Task statement :: List every line in the entries below that contains the string "time", copying each one in full. Case counts.

··· Rows ···

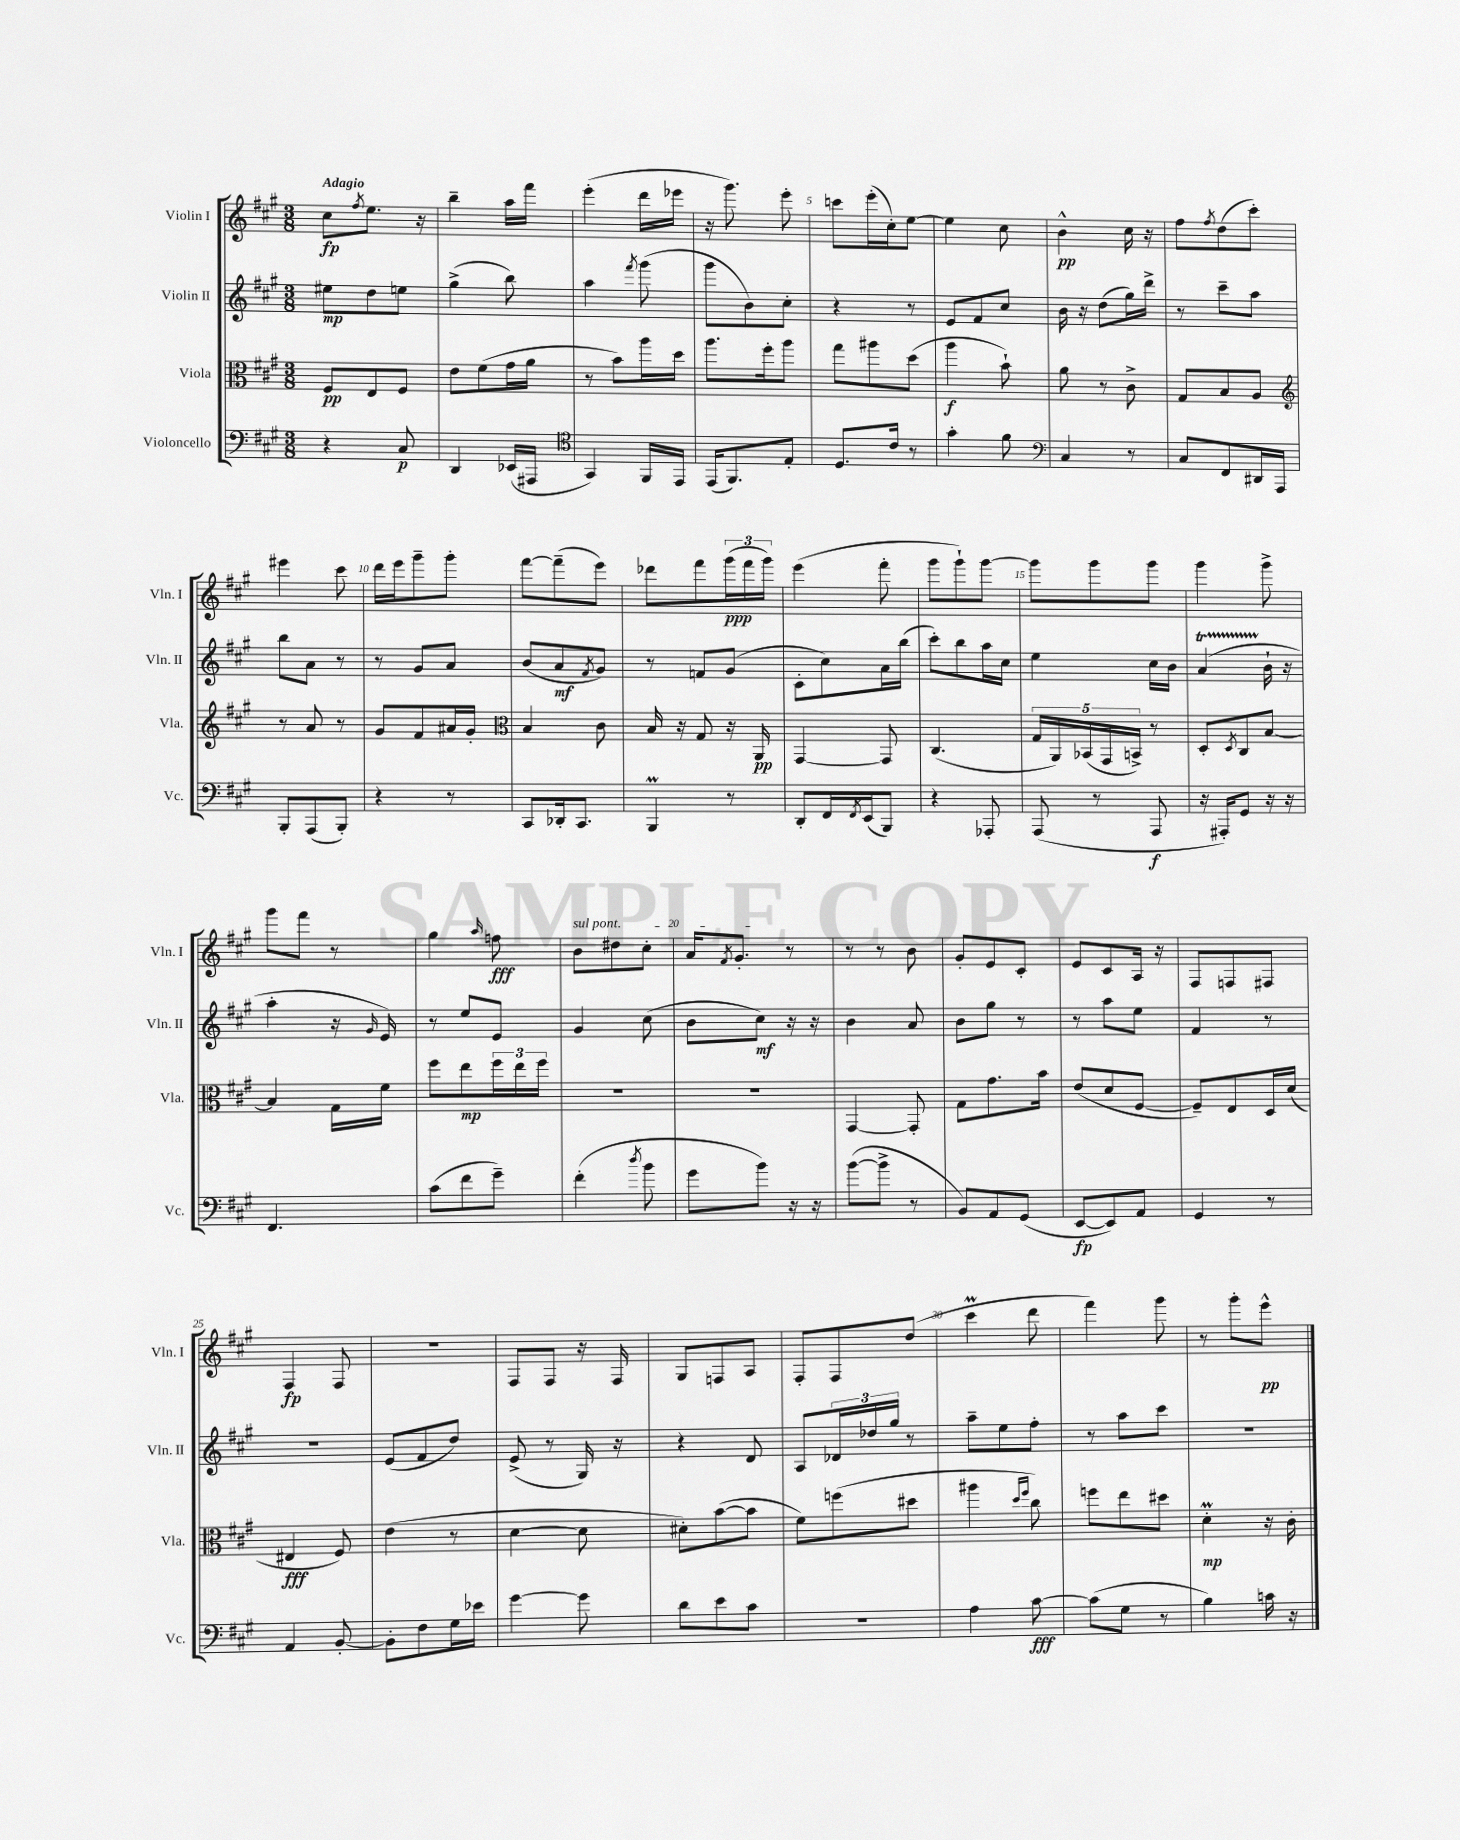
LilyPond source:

<<
\new StaffGroup <<
\new Staff = "s0" \with { instrumentName = "Violin I" shortInstrumentName = "Vln. I" } {
    \clef treble \key a \major \numericTimeSignature \time 3/8 \tempo "Adagio"
    cis''8\fp \acciaccatura { fis''8 } e''8. r16 |
    b''4-- a''16 fis'''16 |
    e'''4-.( d'''16 ees'''16 |
    r16 gis'''8.) e'''8-. |
    c'''8 e'''16-.( cis''16-.) e''8~ |
    e''4 cis''8 |
    b'4-^\pp cis''16 r16 |
    fis''8 \acciaccatura { fis''8 } d''8( cis'''8-.) |
    eis'''4 cis'''8 |
    d'''16 e'''16 gis'''8-- gis'''8-. |
    fis'''8~ fis'''8--( e'''8) |
    des'''8 fis'''8 \tuplet 3/2 { gis'''16\ppp( fis'''16 gis'''16) } |
    e'''4( fis'''8-. |
    gis'''8 gis'''8-!) gis'''8~ |
    gis'''8 gis'''8 gis'''8 |
    gis'''4 gis'''8-> |
    gis'''8 fis'''8 r8 |
    gis''4 \grace { a''16 } f''8\fff |
    \once \override TextSpanner.bound-details.left.text = \markup { \italic "sul pont." } b'8\startTextSpan dis''8 cis''8-. |
    a'16 \acciaccatura { fis'8 } gis'8.-.\stopTextSpan r8 |
    r8 r8 b'8 |
    gis'8-. e'8 cis'8-. |
    e'8 cis'8 a16 r16 |
    fis8 f8 fis8 |
    fis4\fp fis8 |
    R4. |
    fis8 fis8 r16 fis16 |
    gis8 f8 a8 |
    fis8-. fis8 d''8( |
    cis'''4\prall d'''8 |
    fis'''4) gis'''8 |
    r8 gis'''8-. e'''8-^\pp \bar "|." |
}
\new Staff = "s1" \with { instrumentName = "Violin II" shortInstrumentName = "Vln. II" } {
    \clef treble \key a \major \numericTimeSignature \time 3/8
    eis''8\mp d''8 e''8 |
    gis''4->( b''8) |
    a''4 \acciaccatura { fis'''8 } gis'''8( |
    gis'''8 b'8) cis''8-. |
    r4 r8 |
    e'8 fis'8 cis''8 |
    b'16 r16 d''8( gis''16) d'''16-> |
    r8 cis'''8-- a''8 |
    b''8 a'8 r8 |
    r8 gis'8 a'8 |
    b'8( a'8\mf \acciaccatura { fis'8 } gis'8) |
    r8 f'8 gis'8( |
    cis'8-. cis''8) a'16 b''16( |
    cis'''8-.) b''8 a''16 cis''16 |
    e''4 cis''16 b'16 |
    a'4\startTrillSpan( b'16-!\stopTrillSpan r16 |
    a''4-. r16 \grace { gis'16 } e'16) |
    r8 e''8 e'8 |
    gis'4 cis''8( |
    b'8 cis''8\mf) r16 r16 |
    b'4 a'8 |
    b'8 gis''8 r8 |
    r8 a''8 e''8 |
    fis'4 r8 |
    R4. |
    e'8( fis'8 d''8) |
    e'8->( r8 gis16) r16 |
    r4 d'8 |
    a8 \tuplet 3/2 { des'16 des''16 gis''16 } r8 |
    a''8-- e''8 fis''8-. |
    r8 a''8 cis'''8 |
    R4. \bar "|." |
}
\new Staff = "s2" \with { instrumentName = "Viola" shortInstrumentName = "Vla." } {
    \clef alto \key a \major \numericTimeSignature \time 3/8
    fis8\pp e8 fis8 |
    e'8 fis'8( gis'16 a'16 |
    r8 b'8) a''16 d''16 |
    a''8. fis''16-. a''8 |
    gis''8 ais''8 d''8( |
    a''4\f b'8-!) |
    a'8 r8 cis'8-> |
    gis8 b8 a8 |
    \clef treble r8 a'8 r8 |
    gis'8 fis'8 ais'16 gis'16-. |
    \clef alto b4 cis'8 |
    b16 r16 gis8 r16 a,16\pp |
    gis,4~ gis,8 |
    cis4.( |
    \tuplet 5/4 { gis16 a,16) bes,16( gis,16 b,16->) } r8 |
    d8-. \acciaccatura { d8 } cis8 b8~ |
    b4 gis16 fis'16 |
    fis''8 e''8\mp \tuplet 3/2 { fis''16 e''16 fis''16 } |
    R4. |
    R4. |
    gis,4~ gis,8-. |
    gis8 gis'8. b'16 |
    e'8( d'8 fis8~ |
    fis8--) e8 d16 d'16( |
    eis4\fff fis8) |
    e'4( r8 |
    d'4~ d'8 |
    dis'8-.) b'8~( b'8 |
    fis'8) f''8( dis''8 |
    ais''4 \grace { d''16 fis''16 } cis''8) |
    f''8 e''8 dis''8 |
    d'4-.\prall\mp r16 cis'16-. \bar "|." |
}
\new Staff = "s3" \with { instrumentName = "Violoncello" shortInstrumentName = "Vc." } {
    \clef bass \key a \major \numericTimeSignature \time 3/8
    r4 cis8\p |
    d,4 ees,16( ais,,16 |
    \clef tenor gis,4) fis,16 e,16 |
    e,16( fis,8.) e8-. |
    d8. cis'16 r8 |
    gis'4-. fis'8 |
    \clef bass cis4 r8 |
    cis8 fis,8 dis,16 a,,16 |
    b,,8-. a,,8( b,,8-.) |
    r4 r8 |
    cis,8 des,16-. cis,8. |
    b,,4\prall r8 |
    d,8-. fis,16 \acciaccatura { fis,8 } e,16( b,,8) |
    r4 aes,,8-. |
    a,,8( r8 a,,8\f |
    r16 ais,,16-.) gis,8 r16 r16 |
    fis,4. |
    cis'8( fis'8 gis'8--) |
    fis'4-.( \acciaccatura { d''8 } b'8 |
    gis'8 b'8) r16 r16 |
    b'8~( b'8-> r8 |
    b,8) a,8 gis,8( |
    e,8~\fp e,8) a,8 |
    gis,4 r8 |
    a,4 b,8~-. |
    b,8-. fis8 gis16 ees'16 |
    gis'4~ gis'8 |
    d'8 e'8 cis'8 |
    R4. |
    a4 cis'8~\fff |
    cis'8( gis8 r8 |
    b4) c'16 r16 \bar "|." |
}
>>
>>
\layout { \context { \Score \override BarNumber.break-visibility = ##(#f #t #t) barNumberVisibility = #(every-nth-bar-number-visible 5) } }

···

Answer for this exercise ::
    \clef treble \key a \major \numericTimeSignature \time 3/8 \tempo "Adagio"
    \clef treble \key a \major \numericTimeSignature \time 3/8
    \clef alto \key a \major \numericTimeSignature \time 3/8
    \clef bass \key a \major \numericTimeSignature \time 3/8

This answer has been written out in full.